§ What the task asks:
A word-for-word transcript of every entry is required.

Difference listings
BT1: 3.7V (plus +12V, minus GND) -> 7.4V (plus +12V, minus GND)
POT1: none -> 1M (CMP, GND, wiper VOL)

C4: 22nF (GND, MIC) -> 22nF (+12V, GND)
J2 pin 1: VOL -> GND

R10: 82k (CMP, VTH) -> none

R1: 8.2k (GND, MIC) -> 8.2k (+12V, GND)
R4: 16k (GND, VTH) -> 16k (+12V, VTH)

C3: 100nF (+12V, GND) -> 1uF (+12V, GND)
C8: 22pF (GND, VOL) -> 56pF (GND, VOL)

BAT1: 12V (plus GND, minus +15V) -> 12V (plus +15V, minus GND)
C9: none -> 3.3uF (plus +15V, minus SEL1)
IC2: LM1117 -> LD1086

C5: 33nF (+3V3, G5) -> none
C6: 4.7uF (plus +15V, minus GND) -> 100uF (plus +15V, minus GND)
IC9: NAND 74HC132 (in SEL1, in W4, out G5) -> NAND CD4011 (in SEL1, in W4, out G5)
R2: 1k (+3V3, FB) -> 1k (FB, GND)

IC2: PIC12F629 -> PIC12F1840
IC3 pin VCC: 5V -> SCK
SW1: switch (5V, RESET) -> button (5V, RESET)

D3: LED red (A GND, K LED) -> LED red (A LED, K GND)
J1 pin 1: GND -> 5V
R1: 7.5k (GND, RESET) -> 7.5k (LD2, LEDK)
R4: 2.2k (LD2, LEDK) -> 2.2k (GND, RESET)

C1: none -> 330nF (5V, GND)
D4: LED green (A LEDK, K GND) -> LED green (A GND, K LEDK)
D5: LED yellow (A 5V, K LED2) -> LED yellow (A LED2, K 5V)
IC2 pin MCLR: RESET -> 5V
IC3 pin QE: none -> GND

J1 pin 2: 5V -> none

§ Solved problem:
BT1: 3.7V (plus +12V, minus GND) -> 7.4V (plus +12V, minus GND)
POT1: none -> 1M (CMP, GND, wiper VOL)

C4: 22nF (GND, MIC) -> 22nF (+12V, GND)
J2 pin 1: VOL -> GND

R10: 82k (CMP, VTH) -> none

R1: 8.2k (GND, MIC) -> 8.2k (+12V, GND)
R4: 16k (GND, VTH) -> 16k (+12V, VTH)

C3: 100nF (+12V, GND) -> 1uF (+12V, GND)
C8: 22pF (GND, VOL) -> 56pF (GND, VOL)

BAT1: 12V (plus GND, minus +15V) -> 12V (plus +15V, minus GND)
C9: none -> 3.3uF (plus +15V, minus SEL1)
IC2: LM1117 -> LD1086

C5: 33nF (+3V3, G5) -> none
C6: 4.7uF (plus +15V, minus GND) -> 100uF (plus +15V, minus GND)
IC9: NAND 74HC132 (in SEL1, in W4, out G5) -> NAND CD4011 (in SEL1, in W4, out G5)
R2: 1k (+3V3, FB) -> 1k (FB, GND)

IC2: PIC12F629 -> PIC12F1840
IC3 pin VCC: 5V -> SCK
SW1: switch (5V, RESET) -> button (5V, RESET)

D3: LED red (A GND, K LED) -> LED red (A LED, K GND)
J1 pin 1: GND -> 5V
R1: 7.5k (GND, RESET) -> 7.5k (LD2, LEDK)
R4: 2.2k (LD2, LEDK) -> 2.2k (GND, RESET)

C1: none -> 330nF (5V, GND)
D4: LED green (A LEDK, K GND) -> LED green (A GND, K LEDK)
D5: LED yellow (A 5V, K LED2) -> LED yellow (A LED2, K 5V)
IC2 pin MCLR: RESET -> 5V
IC3 pin QE: none -> GND

J1 pin 2: 5V -> none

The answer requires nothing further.